Every entry below should be repeated exactly; the pictures should not.

→ Input records
※ ※ ※

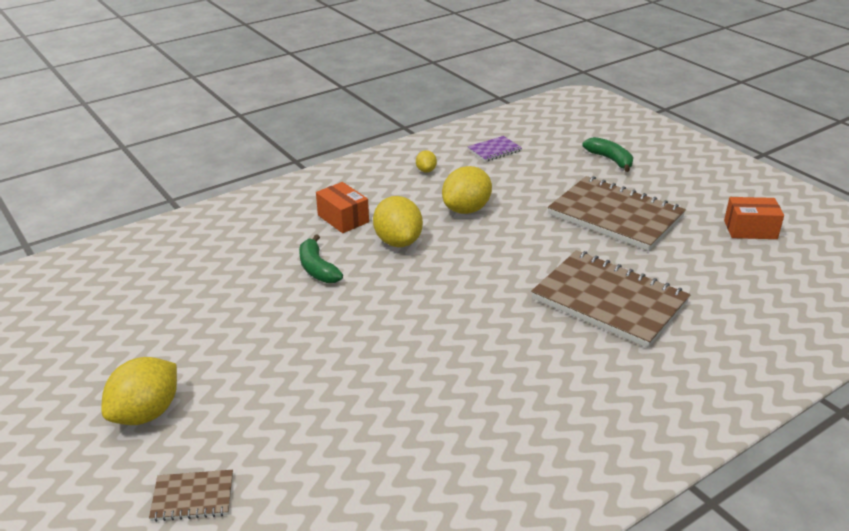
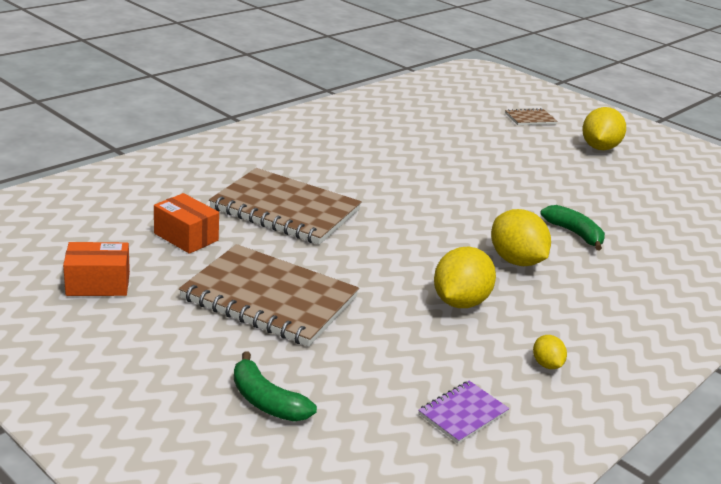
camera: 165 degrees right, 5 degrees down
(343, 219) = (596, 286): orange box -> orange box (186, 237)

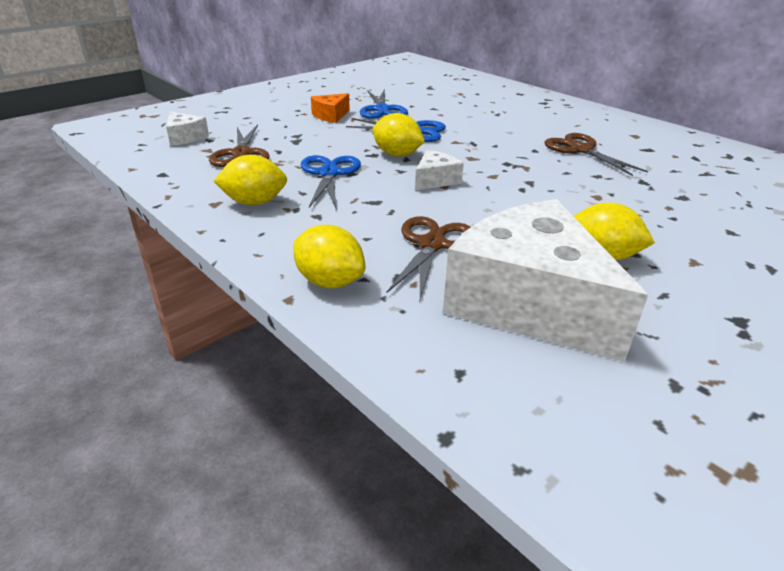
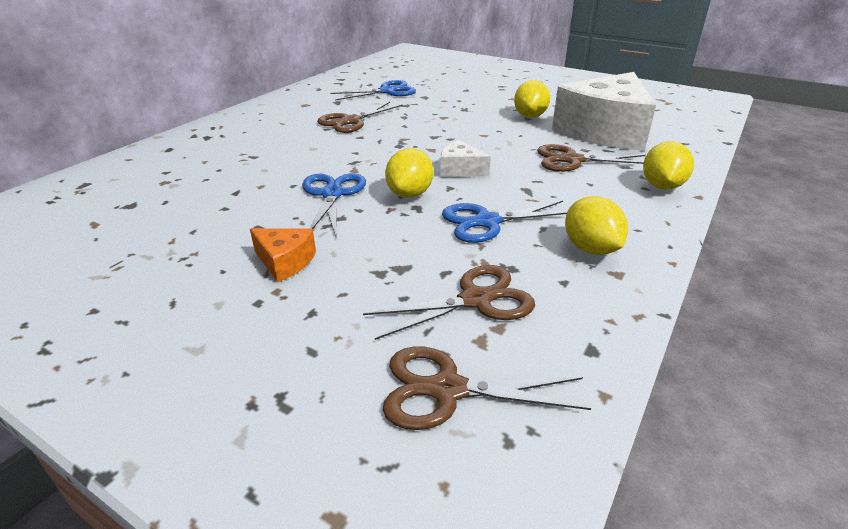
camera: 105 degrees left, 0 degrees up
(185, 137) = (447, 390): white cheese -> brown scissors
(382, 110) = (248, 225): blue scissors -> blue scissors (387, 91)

※ ※ ※

→ Solution to this task
camera: 165 degrees right, 5 degrees down
(343, 219) = (596, 286): orange box -> orange box (186, 237)

camera: 105 degrees left, 0 degrees up
(185, 137) = (447, 390): white cheese -> brown scissors
(382, 110) = (248, 225): blue scissors -> blue scissors (387, 91)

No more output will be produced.